- [Directions]: Look below for the lines from the one with "pink cup: 1 -> 2" to the one with "pink tree: 0 -> 3", and copy exactly those lines, both ends included.

*** Opening of Data provided ***

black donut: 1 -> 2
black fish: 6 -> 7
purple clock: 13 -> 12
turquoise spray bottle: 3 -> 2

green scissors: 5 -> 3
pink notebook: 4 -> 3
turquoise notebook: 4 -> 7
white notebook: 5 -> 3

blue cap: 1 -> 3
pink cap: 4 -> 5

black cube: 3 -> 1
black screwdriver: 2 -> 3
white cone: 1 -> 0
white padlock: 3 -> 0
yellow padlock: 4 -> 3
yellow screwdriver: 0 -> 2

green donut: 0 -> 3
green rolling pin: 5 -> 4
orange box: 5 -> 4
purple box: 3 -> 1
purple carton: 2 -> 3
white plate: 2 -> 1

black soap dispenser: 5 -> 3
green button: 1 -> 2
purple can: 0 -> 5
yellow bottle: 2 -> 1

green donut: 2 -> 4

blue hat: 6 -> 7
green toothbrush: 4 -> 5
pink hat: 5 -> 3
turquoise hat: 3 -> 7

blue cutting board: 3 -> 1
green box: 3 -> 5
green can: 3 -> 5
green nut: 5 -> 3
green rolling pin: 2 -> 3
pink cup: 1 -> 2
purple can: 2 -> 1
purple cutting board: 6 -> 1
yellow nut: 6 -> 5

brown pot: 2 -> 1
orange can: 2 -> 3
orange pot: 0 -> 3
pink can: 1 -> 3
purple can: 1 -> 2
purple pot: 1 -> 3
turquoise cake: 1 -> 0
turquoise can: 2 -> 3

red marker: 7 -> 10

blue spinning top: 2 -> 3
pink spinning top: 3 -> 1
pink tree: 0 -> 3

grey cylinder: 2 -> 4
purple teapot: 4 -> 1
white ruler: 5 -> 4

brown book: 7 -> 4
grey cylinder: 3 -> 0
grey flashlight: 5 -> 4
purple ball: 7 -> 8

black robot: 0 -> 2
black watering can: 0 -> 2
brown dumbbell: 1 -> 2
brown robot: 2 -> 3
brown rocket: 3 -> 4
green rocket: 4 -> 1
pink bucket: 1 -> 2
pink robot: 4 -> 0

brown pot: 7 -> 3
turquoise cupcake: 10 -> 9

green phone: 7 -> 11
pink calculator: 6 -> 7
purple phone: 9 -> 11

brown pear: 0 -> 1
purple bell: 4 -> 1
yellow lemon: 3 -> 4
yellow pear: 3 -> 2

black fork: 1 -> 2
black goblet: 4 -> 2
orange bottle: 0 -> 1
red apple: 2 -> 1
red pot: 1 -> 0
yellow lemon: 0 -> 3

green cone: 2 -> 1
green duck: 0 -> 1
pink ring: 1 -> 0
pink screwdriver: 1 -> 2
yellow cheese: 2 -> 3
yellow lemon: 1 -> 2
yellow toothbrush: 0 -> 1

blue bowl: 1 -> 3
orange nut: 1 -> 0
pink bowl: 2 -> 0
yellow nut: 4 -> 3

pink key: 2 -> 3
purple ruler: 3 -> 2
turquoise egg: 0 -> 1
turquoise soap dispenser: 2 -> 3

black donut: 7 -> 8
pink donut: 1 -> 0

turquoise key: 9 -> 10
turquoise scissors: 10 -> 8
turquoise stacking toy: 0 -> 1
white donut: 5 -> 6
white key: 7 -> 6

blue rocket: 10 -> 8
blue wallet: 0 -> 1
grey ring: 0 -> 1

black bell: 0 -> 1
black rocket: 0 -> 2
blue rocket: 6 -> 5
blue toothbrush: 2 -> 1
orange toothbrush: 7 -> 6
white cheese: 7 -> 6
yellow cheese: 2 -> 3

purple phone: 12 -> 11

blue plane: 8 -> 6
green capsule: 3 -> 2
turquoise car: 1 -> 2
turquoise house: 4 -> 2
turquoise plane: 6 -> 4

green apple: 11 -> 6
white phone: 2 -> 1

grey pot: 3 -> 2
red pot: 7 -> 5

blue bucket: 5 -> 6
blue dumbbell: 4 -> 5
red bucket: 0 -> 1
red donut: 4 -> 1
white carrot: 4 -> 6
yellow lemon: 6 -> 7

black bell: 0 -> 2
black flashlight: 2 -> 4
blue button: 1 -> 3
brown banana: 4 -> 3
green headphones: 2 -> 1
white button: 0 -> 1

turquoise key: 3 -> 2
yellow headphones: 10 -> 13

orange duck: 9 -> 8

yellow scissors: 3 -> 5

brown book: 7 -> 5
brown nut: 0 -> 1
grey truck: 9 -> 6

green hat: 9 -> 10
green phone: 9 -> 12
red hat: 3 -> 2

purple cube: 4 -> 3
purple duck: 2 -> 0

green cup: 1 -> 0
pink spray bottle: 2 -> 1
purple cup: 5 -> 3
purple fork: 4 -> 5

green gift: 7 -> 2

*** Close of Data provided ***

- [Written solution]:
pink cup: 1 -> 2
purple can: 2 -> 1
purple cutting board: 6 -> 1
yellow nut: 6 -> 5

brown pot: 2 -> 1
orange can: 2 -> 3
orange pot: 0 -> 3
pink can: 1 -> 3
purple can: 1 -> 2
purple pot: 1 -> 3
turquoise cake: 1 -> 0
turquoise can: 2 -> 3

red marker: 7 -> 10

blue spinning top: 2 -> 3
pink spinning top: 3 -> 1
pink tree: 0 -> 3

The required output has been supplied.